### Aim of the task
In the records below, some lines contain the word "brązowy". Copy each of them.

Records from a dataset:
◇ ◇ ◇ ◇ ◇ ◇ ◇

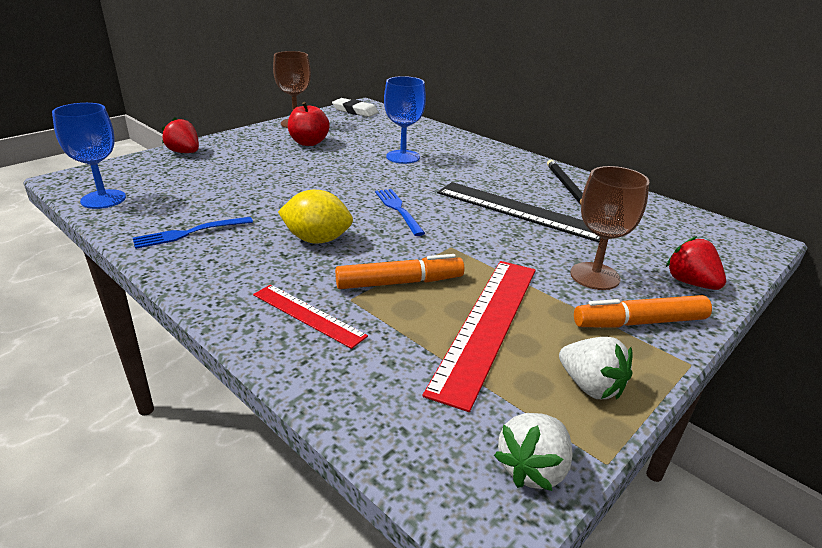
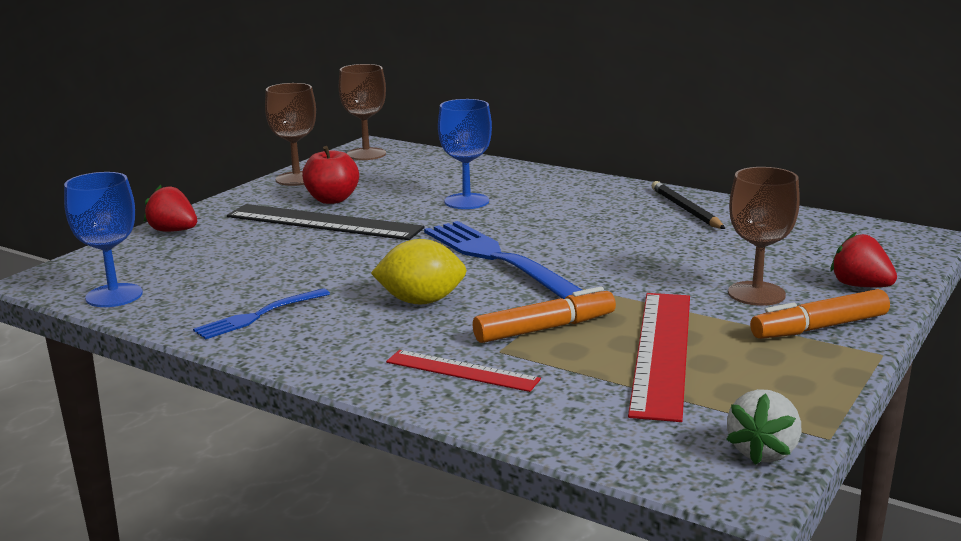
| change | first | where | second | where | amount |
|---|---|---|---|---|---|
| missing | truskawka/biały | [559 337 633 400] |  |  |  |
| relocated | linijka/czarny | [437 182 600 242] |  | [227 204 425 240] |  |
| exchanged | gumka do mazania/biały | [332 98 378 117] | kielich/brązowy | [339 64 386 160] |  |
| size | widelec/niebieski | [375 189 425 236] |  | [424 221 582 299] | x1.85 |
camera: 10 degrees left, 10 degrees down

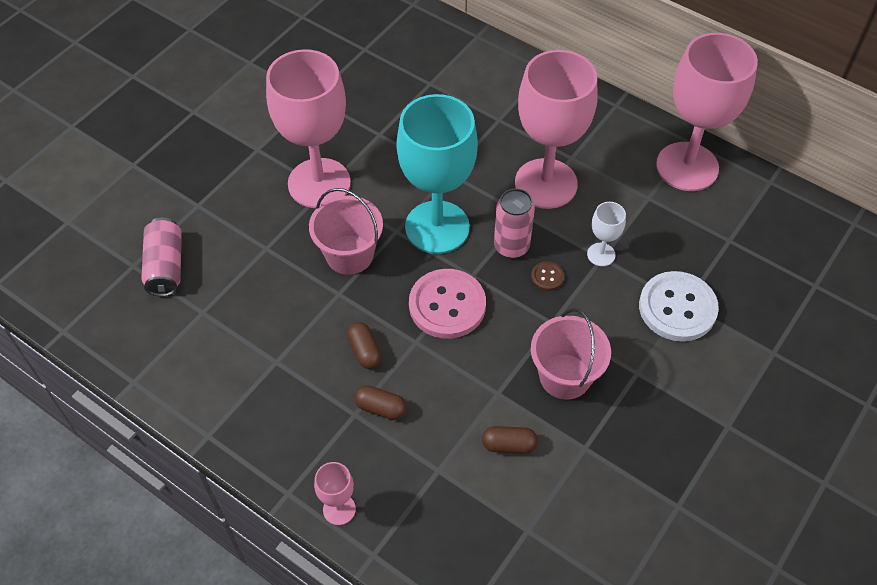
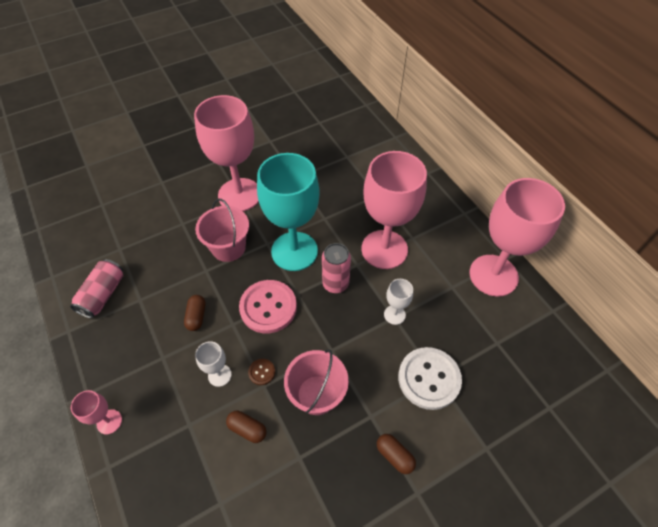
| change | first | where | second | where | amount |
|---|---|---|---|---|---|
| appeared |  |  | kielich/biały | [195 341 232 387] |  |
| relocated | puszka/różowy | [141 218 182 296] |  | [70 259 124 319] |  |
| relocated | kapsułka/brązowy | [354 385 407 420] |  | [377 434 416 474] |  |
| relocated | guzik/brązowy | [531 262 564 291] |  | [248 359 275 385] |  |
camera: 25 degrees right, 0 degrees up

◇ ◇ ◇ ◇ ◇ ◇ ◇

### Response box
| exchanged | gumka do mazania/biały | [332 98 378 117] | kielich/brązowy | [339 64 386 160] |  |
| relocated | kapsułka/brązowy | [354 385 407 420] |  | [377 434 416 474] |  |
| relocated | guzik/brązowy | [531 262 564 291] |  | [248 359 275 385] |  |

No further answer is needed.